**What to produce:** A line qualifies if it holds the string "white". Copy every qualifying line from the records.

··· The data

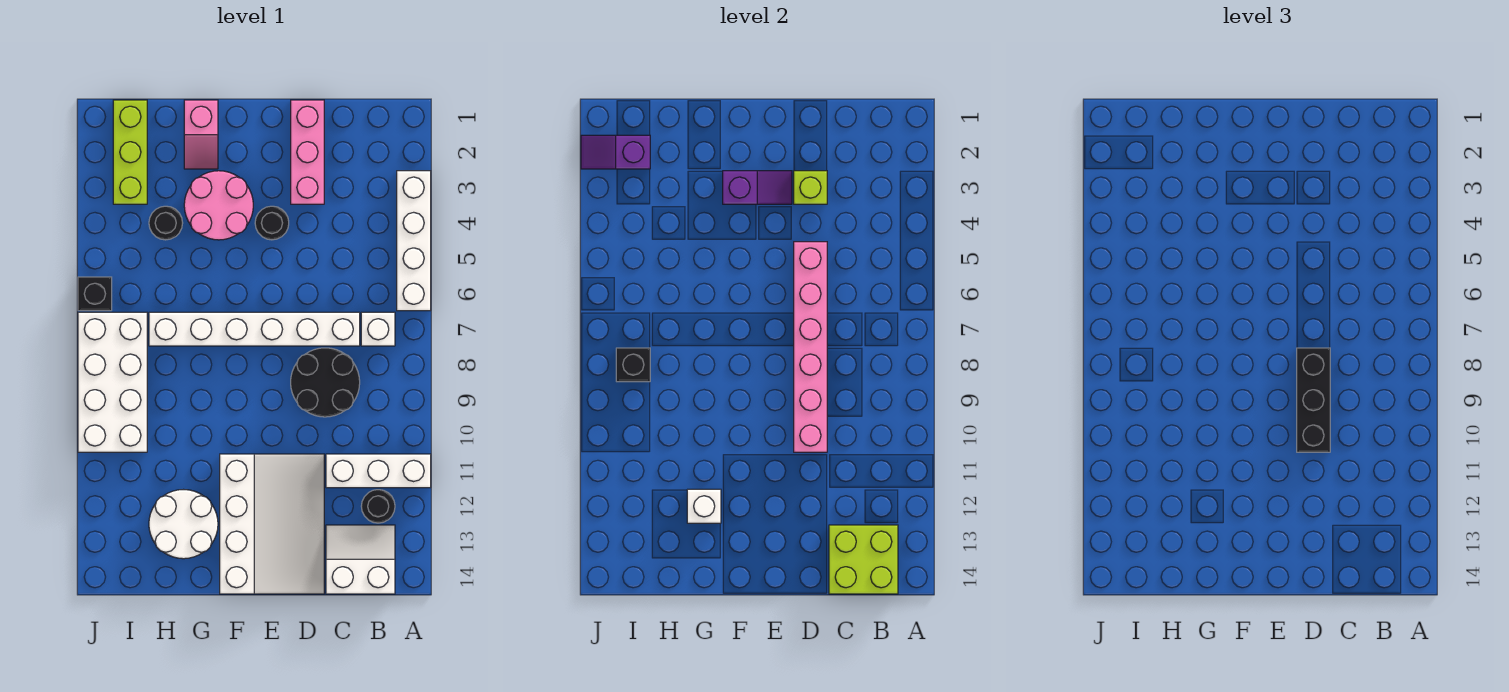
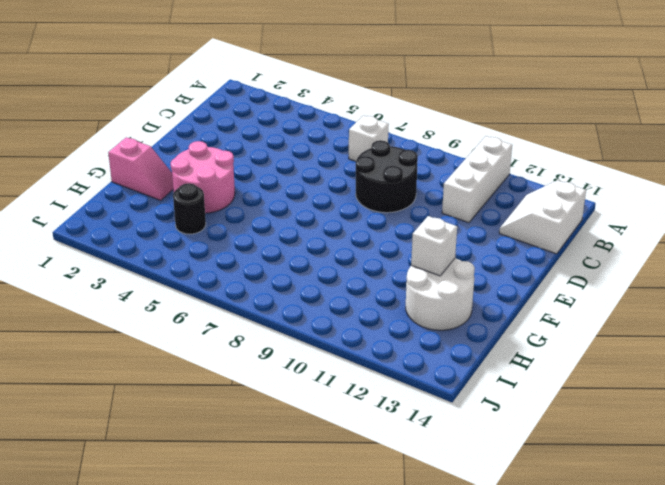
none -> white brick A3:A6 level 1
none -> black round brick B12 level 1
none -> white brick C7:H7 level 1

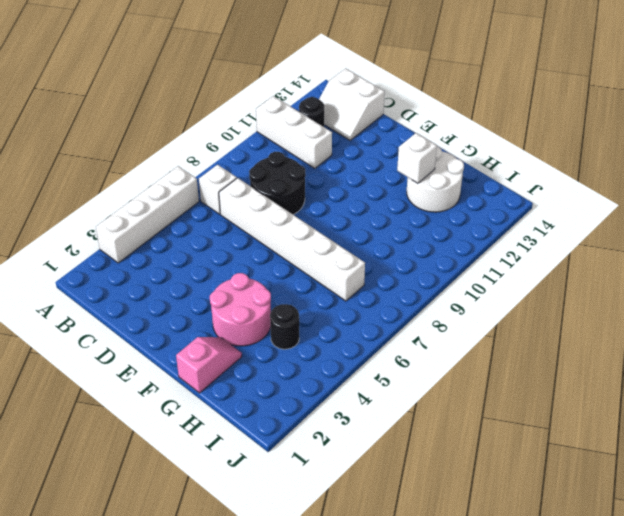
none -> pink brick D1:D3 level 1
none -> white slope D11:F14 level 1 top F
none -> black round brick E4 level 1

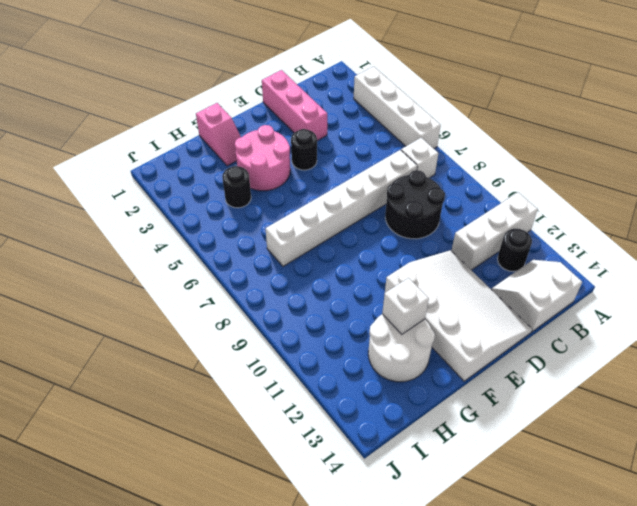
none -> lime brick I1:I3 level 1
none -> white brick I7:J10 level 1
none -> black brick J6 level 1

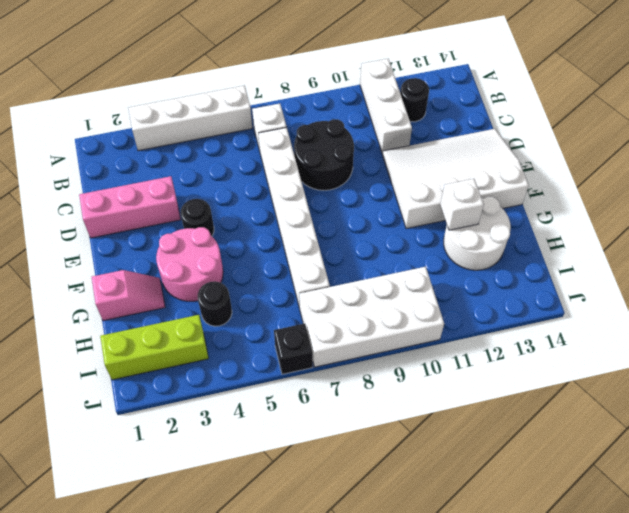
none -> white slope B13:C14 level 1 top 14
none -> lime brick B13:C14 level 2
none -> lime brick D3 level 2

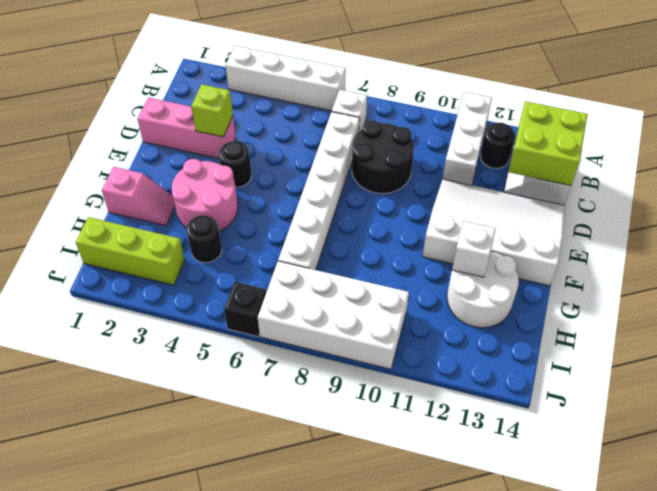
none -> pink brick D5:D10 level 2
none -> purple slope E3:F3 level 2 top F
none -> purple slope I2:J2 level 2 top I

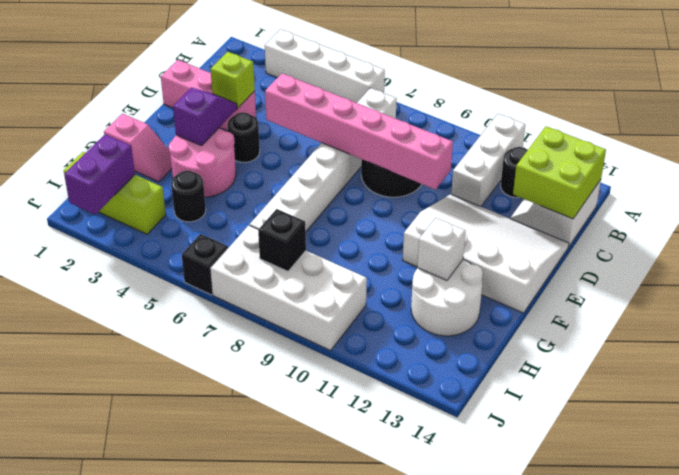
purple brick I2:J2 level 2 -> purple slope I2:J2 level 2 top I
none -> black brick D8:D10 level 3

······

**Solution:**
none -> white brick A3:A6 level 1
none -> white brick C7:H7 level 1
none -> white slope D11:F14 level 1 top F
none -> white brick I7:J10 level 1
none -> white slope B13:C14 level 1 top 14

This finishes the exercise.